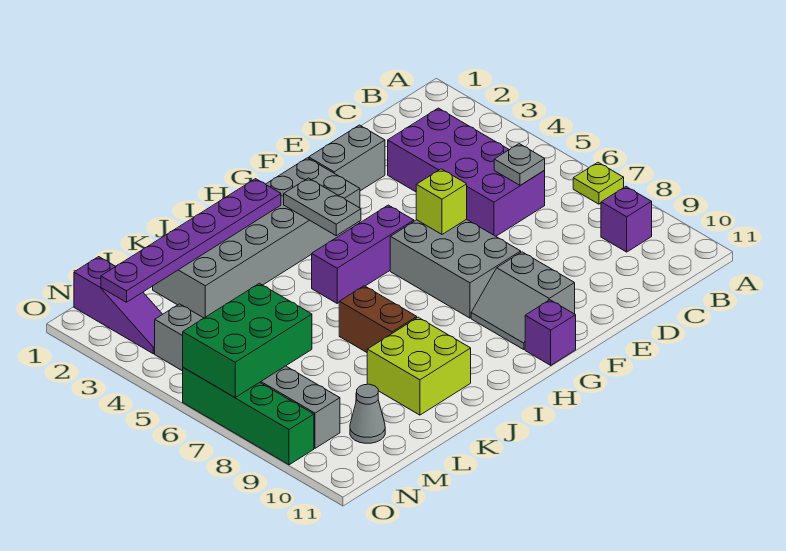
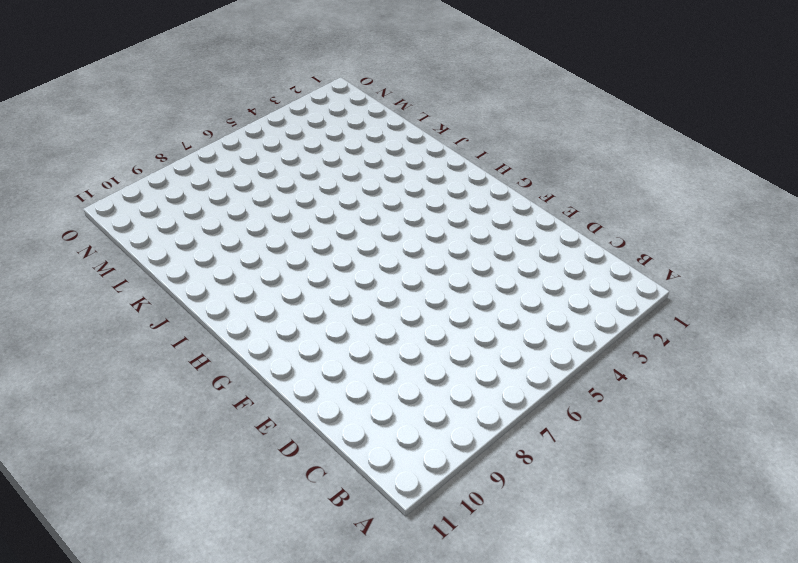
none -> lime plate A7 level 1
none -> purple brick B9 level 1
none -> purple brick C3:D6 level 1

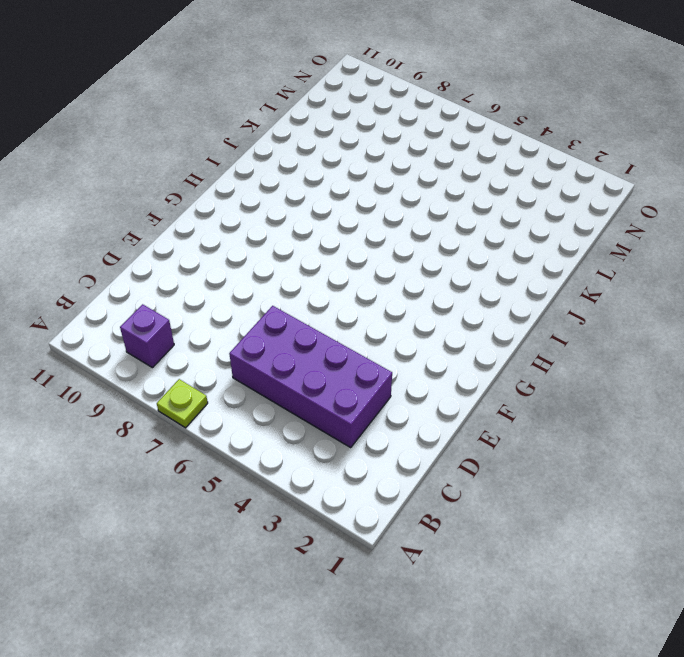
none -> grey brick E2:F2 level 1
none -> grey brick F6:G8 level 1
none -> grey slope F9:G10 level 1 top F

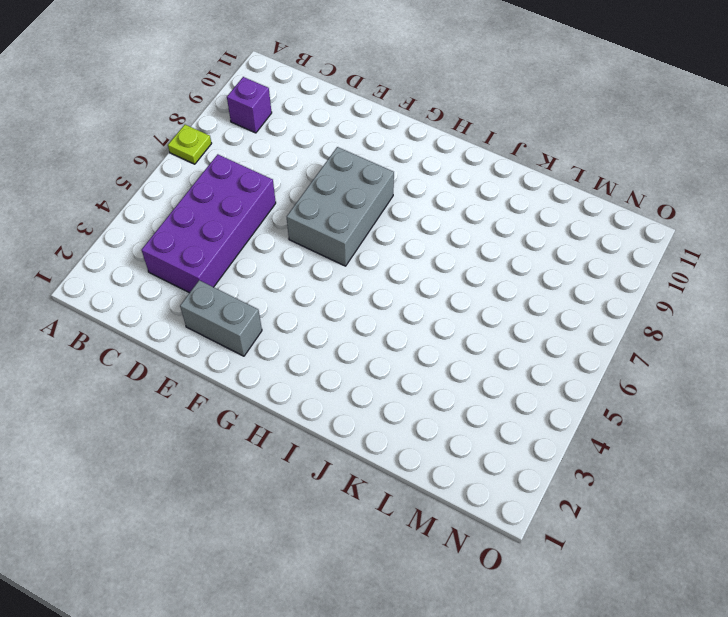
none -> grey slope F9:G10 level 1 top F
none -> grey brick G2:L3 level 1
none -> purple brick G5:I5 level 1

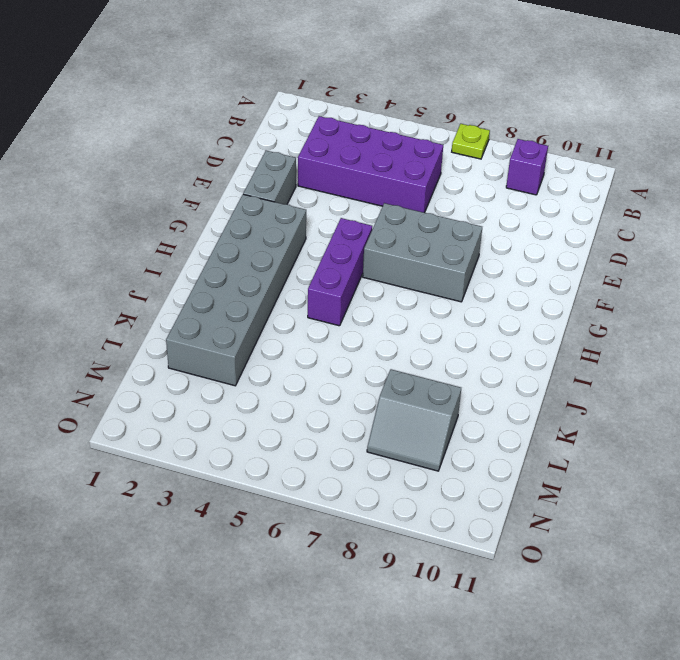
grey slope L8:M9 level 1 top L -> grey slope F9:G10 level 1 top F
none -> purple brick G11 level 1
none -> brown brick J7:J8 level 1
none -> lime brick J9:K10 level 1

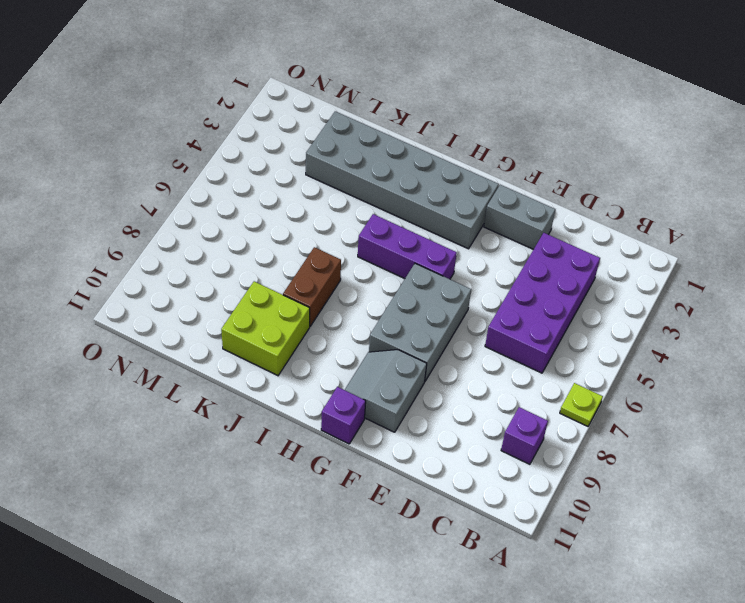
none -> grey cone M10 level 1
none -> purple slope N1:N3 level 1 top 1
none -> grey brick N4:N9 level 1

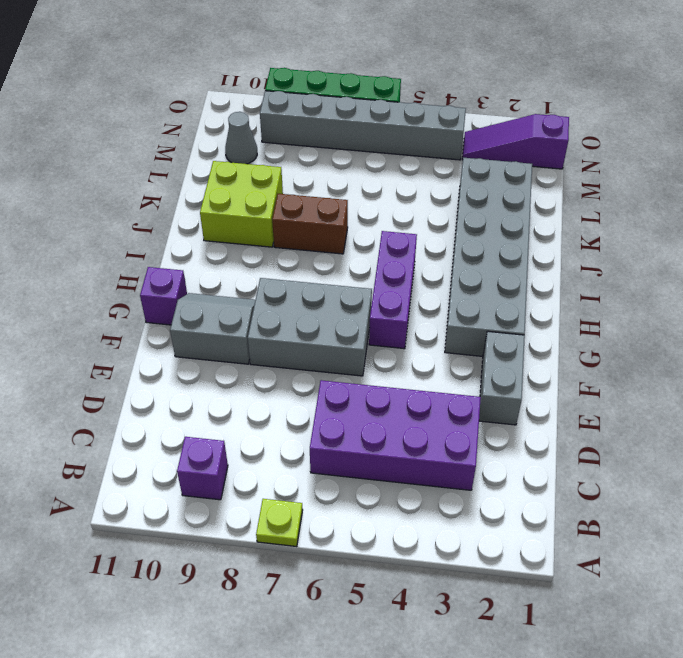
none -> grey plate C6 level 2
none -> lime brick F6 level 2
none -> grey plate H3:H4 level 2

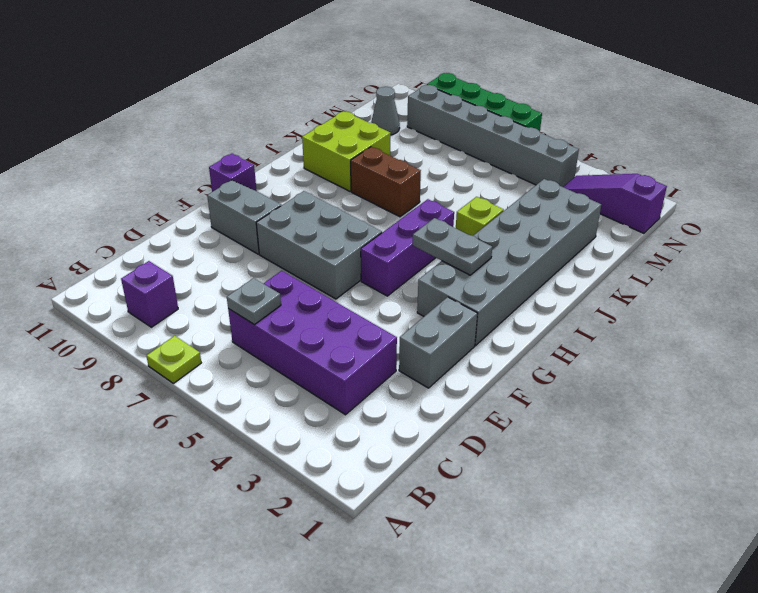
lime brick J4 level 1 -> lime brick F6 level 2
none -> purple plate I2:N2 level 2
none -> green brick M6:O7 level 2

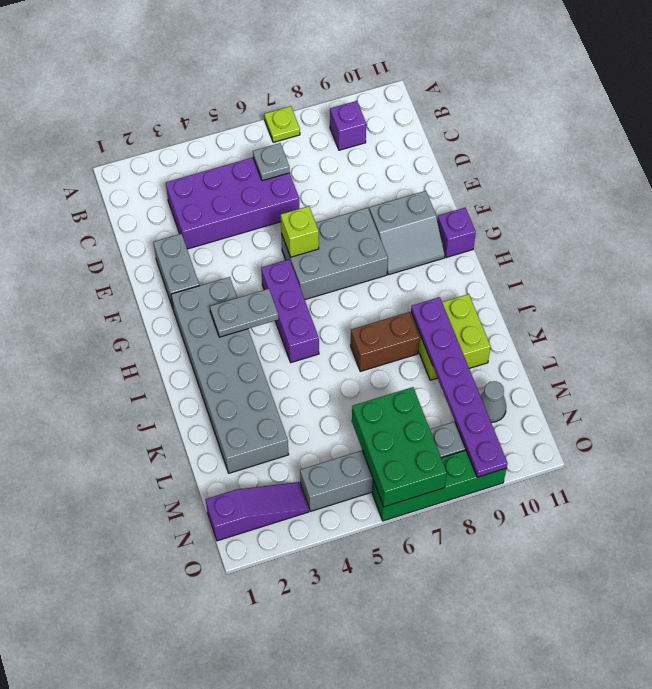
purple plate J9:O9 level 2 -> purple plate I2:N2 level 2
+++
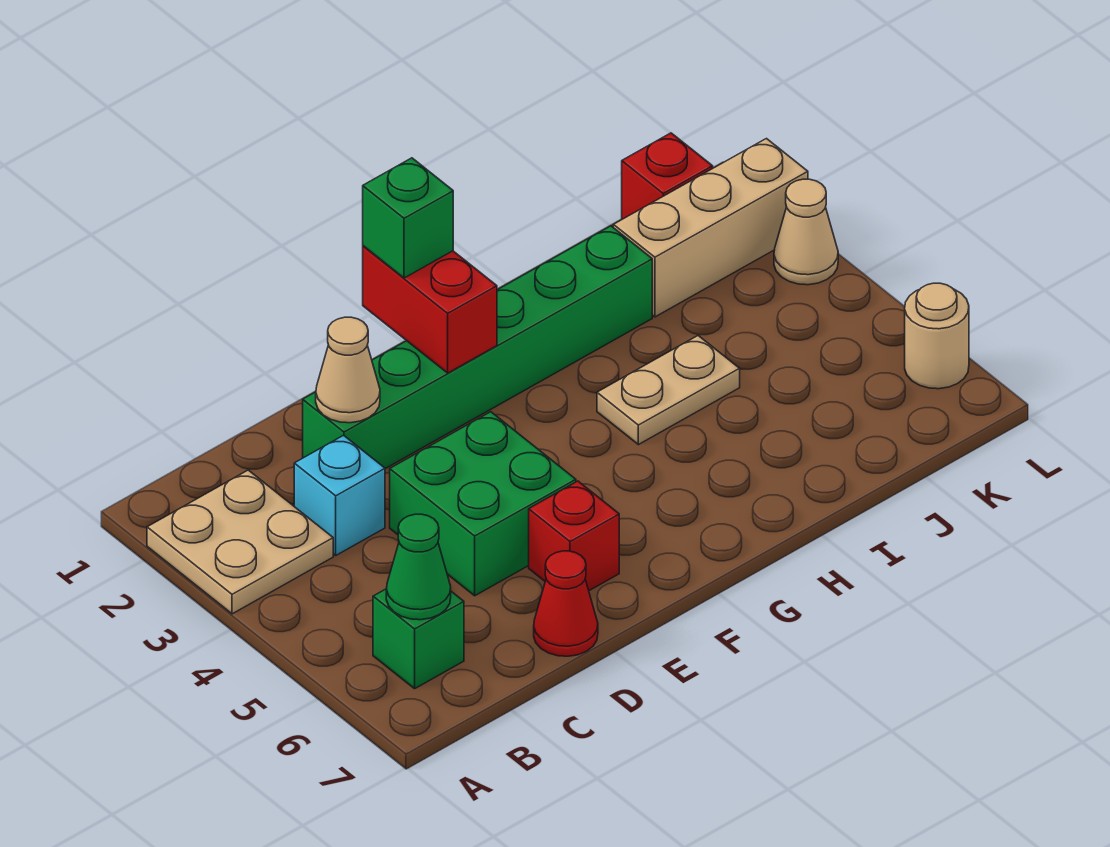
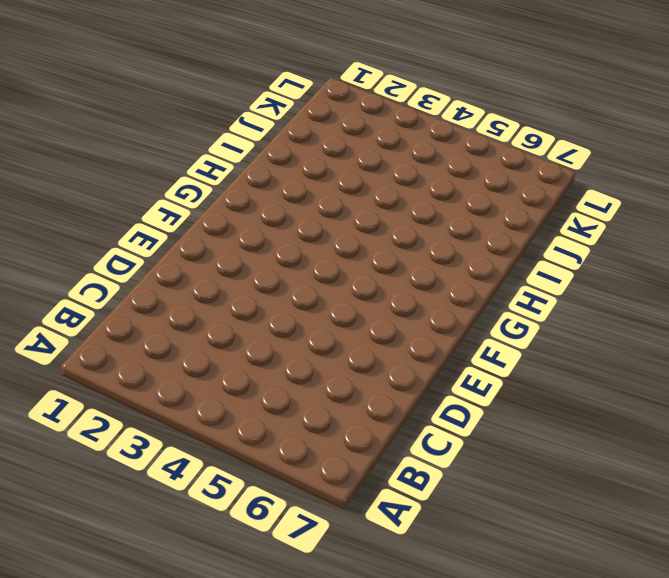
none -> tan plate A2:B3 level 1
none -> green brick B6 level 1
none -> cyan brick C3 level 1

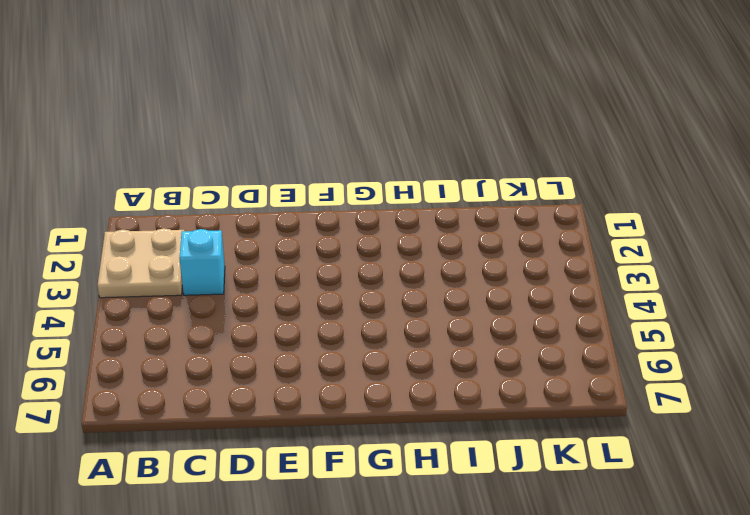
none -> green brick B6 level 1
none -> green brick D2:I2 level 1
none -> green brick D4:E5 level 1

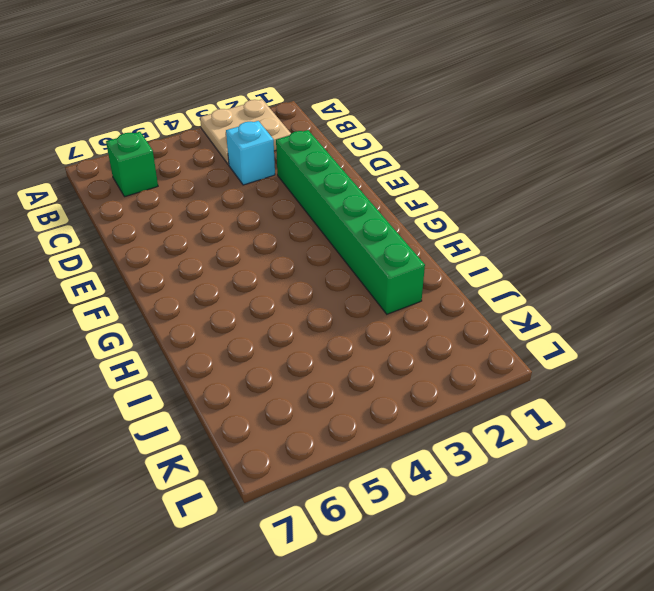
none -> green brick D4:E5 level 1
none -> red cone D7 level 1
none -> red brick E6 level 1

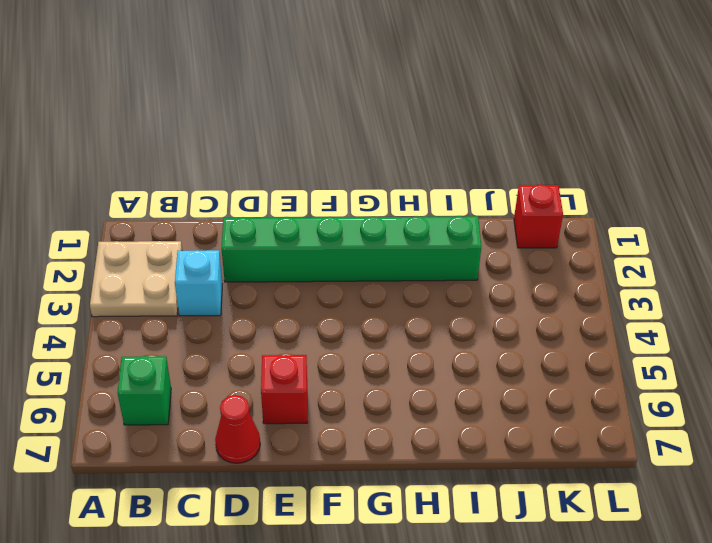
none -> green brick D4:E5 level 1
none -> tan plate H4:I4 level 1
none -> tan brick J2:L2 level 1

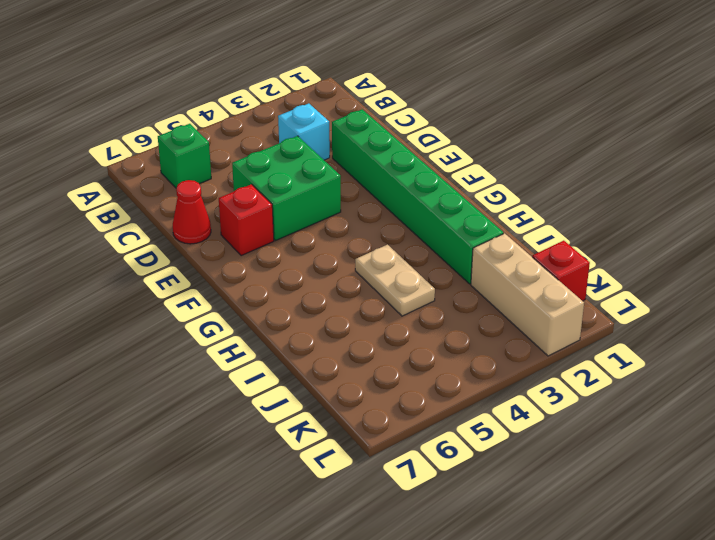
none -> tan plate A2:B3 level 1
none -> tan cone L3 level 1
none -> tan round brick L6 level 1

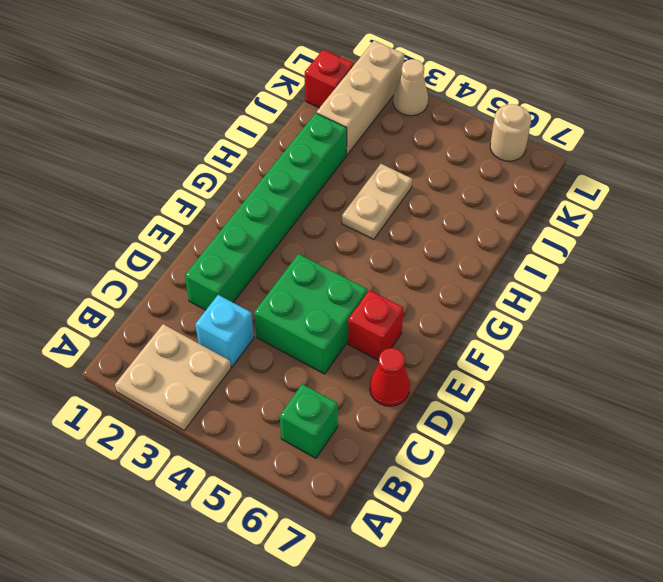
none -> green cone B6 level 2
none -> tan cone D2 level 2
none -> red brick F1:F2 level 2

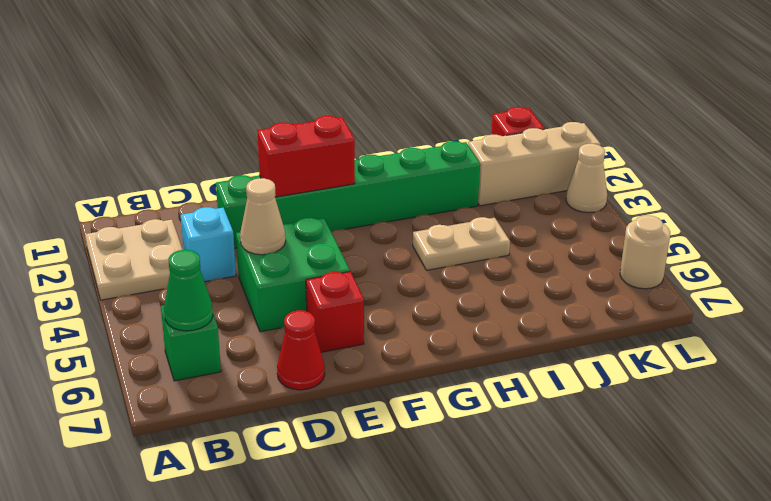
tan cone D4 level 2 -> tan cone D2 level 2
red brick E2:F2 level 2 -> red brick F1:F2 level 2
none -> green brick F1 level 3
+++
> [ASSIGNED TASK]: Copy the lines that hold the word "grey". Take them from the records above.

> [RESULT OF THE EXERCISE]:
none -> grey brick E2:F2 level 1
none -> grey brick F6:G8 level 1
none -> grey slope F9:G10 level 1 top F
none -> grey slope F9:G10 level 1 top F
none -> grey brick G2:L3 level 1
grey slope L8:M9 level 1 top L -> grey slope F9:G10 level 1 top F
none -> grey cone M10 level 1
none -> grey brick N4:N9 level 1
none -> grey plate C6 level 2
none -> grey plate H3:H4 level 2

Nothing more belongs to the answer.